Update the stretch from the line containing "Kazuki [887, 670]" through the line containing "said (691, 916)" by replacing "catwalk" with "runway", and return only those lines with everything else unchanged.

Click-target data
↓

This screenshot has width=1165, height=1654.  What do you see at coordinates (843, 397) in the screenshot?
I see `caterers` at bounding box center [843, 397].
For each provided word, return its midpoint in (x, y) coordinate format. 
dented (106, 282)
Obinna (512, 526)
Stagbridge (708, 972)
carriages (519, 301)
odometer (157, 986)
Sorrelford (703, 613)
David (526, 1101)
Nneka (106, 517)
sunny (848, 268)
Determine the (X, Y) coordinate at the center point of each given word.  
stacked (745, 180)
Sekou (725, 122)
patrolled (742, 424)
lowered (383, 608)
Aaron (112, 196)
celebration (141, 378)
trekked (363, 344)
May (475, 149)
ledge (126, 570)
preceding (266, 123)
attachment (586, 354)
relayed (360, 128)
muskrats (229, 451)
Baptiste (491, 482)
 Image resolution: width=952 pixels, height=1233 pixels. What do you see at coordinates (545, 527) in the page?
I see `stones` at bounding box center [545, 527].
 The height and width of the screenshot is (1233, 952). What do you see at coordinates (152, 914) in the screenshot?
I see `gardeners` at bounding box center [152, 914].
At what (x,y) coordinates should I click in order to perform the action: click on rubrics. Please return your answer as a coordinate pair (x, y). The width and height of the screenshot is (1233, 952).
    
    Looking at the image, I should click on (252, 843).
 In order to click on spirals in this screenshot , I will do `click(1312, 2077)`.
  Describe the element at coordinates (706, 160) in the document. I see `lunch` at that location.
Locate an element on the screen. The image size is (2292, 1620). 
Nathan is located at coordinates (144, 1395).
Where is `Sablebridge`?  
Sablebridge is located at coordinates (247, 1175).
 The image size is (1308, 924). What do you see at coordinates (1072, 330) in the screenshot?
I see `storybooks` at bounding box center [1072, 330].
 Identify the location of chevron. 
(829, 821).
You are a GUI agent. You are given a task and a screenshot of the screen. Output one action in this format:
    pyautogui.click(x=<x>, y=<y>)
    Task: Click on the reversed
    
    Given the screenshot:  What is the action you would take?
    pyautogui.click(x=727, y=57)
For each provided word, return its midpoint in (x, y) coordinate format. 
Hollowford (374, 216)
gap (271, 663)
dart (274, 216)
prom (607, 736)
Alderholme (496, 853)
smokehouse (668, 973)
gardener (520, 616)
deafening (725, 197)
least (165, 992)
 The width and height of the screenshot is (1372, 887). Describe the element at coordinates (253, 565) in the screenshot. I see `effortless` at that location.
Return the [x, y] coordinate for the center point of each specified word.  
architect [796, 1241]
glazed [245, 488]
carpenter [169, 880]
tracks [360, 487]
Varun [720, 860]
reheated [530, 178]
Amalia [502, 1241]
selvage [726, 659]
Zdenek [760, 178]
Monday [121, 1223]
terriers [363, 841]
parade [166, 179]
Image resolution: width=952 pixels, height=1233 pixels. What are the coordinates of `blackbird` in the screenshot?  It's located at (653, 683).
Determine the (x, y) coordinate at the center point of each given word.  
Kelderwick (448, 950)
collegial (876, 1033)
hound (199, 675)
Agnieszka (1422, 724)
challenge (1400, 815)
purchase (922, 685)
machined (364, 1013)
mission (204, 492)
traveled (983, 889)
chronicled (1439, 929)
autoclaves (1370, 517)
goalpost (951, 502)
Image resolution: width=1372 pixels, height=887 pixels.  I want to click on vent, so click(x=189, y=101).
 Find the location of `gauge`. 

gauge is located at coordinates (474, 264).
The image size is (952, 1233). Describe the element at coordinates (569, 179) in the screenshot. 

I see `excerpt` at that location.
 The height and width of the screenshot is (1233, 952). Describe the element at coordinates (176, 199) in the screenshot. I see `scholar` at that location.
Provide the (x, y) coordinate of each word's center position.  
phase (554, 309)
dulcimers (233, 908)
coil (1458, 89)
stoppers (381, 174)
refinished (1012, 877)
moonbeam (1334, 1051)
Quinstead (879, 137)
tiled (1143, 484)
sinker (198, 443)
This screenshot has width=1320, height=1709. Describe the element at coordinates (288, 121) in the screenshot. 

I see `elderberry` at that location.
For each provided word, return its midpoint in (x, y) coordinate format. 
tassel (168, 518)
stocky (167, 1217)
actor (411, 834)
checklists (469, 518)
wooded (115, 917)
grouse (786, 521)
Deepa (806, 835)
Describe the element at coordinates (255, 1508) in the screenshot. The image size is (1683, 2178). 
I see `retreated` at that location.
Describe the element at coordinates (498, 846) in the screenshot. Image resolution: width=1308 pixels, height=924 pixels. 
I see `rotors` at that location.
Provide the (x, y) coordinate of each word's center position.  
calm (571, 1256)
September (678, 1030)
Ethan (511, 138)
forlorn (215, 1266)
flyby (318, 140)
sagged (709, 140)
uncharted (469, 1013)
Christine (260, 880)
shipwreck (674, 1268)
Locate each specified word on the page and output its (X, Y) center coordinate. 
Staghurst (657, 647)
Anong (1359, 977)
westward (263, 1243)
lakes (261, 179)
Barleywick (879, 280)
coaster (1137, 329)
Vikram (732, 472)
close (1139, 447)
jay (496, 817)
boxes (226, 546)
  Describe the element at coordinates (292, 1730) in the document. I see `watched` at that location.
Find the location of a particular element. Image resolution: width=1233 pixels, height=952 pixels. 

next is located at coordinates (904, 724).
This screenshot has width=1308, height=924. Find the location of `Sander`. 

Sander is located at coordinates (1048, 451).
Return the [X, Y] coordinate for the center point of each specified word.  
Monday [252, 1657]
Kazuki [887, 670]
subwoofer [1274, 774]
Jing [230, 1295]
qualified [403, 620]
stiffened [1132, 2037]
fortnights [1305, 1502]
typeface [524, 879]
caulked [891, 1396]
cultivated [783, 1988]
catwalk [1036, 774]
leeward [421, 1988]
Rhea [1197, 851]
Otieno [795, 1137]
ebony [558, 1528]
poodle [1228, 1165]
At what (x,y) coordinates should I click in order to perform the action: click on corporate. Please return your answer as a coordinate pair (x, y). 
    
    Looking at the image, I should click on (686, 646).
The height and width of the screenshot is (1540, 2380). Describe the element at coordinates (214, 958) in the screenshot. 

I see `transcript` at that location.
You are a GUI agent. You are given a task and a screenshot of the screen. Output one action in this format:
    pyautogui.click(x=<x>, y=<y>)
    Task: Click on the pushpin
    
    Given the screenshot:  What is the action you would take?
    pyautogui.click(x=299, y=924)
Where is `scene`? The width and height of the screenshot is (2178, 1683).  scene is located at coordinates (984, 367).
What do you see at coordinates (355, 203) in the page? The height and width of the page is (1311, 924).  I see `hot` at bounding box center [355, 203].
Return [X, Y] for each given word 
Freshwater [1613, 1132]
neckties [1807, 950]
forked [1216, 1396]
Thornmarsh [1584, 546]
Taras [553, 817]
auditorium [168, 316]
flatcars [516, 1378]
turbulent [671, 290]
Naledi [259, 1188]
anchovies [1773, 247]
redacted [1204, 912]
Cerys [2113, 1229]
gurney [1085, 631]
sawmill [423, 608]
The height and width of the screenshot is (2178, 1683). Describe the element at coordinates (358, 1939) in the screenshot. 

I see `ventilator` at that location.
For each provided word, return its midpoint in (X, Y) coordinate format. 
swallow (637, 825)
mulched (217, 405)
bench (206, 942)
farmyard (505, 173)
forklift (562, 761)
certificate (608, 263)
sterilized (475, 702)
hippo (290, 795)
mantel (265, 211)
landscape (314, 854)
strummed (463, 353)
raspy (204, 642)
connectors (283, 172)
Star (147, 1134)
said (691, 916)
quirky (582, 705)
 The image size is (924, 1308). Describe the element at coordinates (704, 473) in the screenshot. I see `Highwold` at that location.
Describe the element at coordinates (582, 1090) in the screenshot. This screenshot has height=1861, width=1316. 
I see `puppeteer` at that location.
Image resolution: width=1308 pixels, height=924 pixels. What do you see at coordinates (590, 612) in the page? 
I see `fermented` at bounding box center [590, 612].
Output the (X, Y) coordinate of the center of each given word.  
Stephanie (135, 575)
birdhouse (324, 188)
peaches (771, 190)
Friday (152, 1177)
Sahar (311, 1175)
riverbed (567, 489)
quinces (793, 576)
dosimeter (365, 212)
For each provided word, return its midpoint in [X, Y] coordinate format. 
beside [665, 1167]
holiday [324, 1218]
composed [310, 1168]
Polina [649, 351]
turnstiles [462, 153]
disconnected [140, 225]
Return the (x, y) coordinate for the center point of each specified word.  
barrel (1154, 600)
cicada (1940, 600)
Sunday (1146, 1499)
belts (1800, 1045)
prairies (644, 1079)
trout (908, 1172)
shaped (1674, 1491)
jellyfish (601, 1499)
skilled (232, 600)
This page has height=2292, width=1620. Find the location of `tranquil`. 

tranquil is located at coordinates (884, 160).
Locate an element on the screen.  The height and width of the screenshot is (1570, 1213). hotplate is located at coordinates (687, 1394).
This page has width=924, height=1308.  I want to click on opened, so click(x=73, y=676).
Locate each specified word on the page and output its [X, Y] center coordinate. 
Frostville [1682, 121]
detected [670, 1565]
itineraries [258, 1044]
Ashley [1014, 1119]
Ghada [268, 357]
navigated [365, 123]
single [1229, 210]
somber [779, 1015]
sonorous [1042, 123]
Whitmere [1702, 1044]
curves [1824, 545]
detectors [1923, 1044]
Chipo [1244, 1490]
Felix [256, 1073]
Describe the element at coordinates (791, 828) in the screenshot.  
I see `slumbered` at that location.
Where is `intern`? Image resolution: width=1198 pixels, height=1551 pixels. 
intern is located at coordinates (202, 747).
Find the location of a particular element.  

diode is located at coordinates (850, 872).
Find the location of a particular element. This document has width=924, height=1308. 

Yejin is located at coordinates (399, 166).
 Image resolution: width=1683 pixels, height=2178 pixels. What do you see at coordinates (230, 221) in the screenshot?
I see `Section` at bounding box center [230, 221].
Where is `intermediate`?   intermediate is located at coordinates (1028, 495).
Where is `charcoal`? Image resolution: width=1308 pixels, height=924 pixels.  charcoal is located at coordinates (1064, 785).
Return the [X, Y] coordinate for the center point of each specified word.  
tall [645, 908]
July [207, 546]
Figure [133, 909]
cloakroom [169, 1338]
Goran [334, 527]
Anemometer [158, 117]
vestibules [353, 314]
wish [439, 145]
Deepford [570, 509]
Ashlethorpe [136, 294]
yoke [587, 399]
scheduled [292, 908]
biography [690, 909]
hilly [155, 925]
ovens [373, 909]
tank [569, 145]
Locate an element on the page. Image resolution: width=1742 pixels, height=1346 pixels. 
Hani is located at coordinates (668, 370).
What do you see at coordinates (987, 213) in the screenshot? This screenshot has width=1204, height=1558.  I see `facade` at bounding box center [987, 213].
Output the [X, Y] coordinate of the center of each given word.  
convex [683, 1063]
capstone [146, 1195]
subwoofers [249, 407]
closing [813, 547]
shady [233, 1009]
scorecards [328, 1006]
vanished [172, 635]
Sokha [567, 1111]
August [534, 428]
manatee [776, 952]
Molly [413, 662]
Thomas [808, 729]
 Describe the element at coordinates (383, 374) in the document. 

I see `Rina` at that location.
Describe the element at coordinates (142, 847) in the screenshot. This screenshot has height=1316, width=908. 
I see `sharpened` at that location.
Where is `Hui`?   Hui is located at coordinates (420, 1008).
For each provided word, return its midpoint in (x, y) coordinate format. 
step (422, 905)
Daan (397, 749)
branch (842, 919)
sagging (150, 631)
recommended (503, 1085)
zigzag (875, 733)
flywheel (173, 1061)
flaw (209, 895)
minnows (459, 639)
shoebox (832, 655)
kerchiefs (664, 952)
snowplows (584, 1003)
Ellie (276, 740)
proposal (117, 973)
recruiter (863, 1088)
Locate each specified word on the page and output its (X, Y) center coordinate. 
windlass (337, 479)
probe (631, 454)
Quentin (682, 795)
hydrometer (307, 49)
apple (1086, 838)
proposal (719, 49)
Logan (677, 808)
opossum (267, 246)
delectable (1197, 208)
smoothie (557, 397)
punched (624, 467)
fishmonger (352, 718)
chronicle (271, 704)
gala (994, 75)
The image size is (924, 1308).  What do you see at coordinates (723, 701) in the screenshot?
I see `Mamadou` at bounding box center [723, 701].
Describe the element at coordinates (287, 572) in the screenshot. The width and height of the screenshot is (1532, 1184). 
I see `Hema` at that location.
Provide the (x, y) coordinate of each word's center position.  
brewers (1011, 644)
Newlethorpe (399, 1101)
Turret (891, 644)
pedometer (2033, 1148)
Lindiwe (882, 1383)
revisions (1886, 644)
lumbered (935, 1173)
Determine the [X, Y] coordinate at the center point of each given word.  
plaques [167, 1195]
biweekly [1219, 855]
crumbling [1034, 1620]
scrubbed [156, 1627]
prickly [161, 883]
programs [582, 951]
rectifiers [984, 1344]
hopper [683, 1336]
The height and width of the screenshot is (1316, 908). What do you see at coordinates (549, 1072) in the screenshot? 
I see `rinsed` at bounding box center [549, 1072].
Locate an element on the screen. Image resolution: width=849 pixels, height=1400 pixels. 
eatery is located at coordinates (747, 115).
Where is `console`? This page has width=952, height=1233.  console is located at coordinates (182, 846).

↑

Reply
Kazuki [887, 670]
subwoofer [1274, 774]
Jing [230, 1295]
qualified [403, 620]
stiffened [1132, 2037]
fortnights [1305, 1502]
typeface [524, 879]
caulked [891, 1396]
cultivated [783, 1988]
runway [1036, 774]
leeward [421, 1988]
Rhea [1197, 851]
Otieno [795, 1137]
ebony [558, 1528]
poodle [1228, 1165]
At what (x,y) coordinates should I click in order to perform the action: click on corporate. Please return your answer as a coordinate pair (x, y). 
    
    Looking at the image, I should click on (686, 646).
The height and width of the screenshot is (1540, 2380). Describe the element at coordinates (214, 958) in the screenshot. 

I see `transcript` at that location.
You are a GUI agent. You are given a task and a screenshot of the screen. Output one action in this format:
    pyautogui.click(x=<x>, y=<y>)
    Task: Click on the pushpin
    
    Given the screenshot:  What is the action you would take?
    pyautogui.click(x=299, y=924)
Where is `scene`? The width and height of the screenshot is (2178, 1683).  scene is located at coordinates (984, 367).
What do you see at coordinates (355, 203) in the page? The height and width of the page is (1311, 924).  I see `hot` at bounding box center [355, 203].
Return [X, Y] for each given word 
Freshwater [1613, 1132]
neckties [1807, 950]
forked [1216, 1396]
Thornmarsh [1584, 546]
Taras [553, 817]
auditorium [168, 316]
flatcars [516, 1378]
turbulent [671, 290]
Naledi [259, 1188]
anchovies [1773, 247]
redacted [1204, 912]
Cerys [2113, 1229]
gurney [1085, 631]
sawmill [423, 608]
The height and width of the screenshot is (2178, 1683). Describe the element at coordinates (358, 1939) in the screenshot. 

I see `ventilator` at that location.
For each provided word, return its midpoint in (X, Y) coordinate format. 
swallow (637, 825)
mulched (217, 405)
bench (206, 942)
farmyard (505, 173)
forklift (562, 761)
certificate (608, 263)
sterilized (475, 702)
hippo (290, 795)
mantel (265, 211)
landscape (314, 854)
strummed (463, 353)
raspy (204, 642)
connectors (283, 172)
Star (147, 1134)
said (691, 916)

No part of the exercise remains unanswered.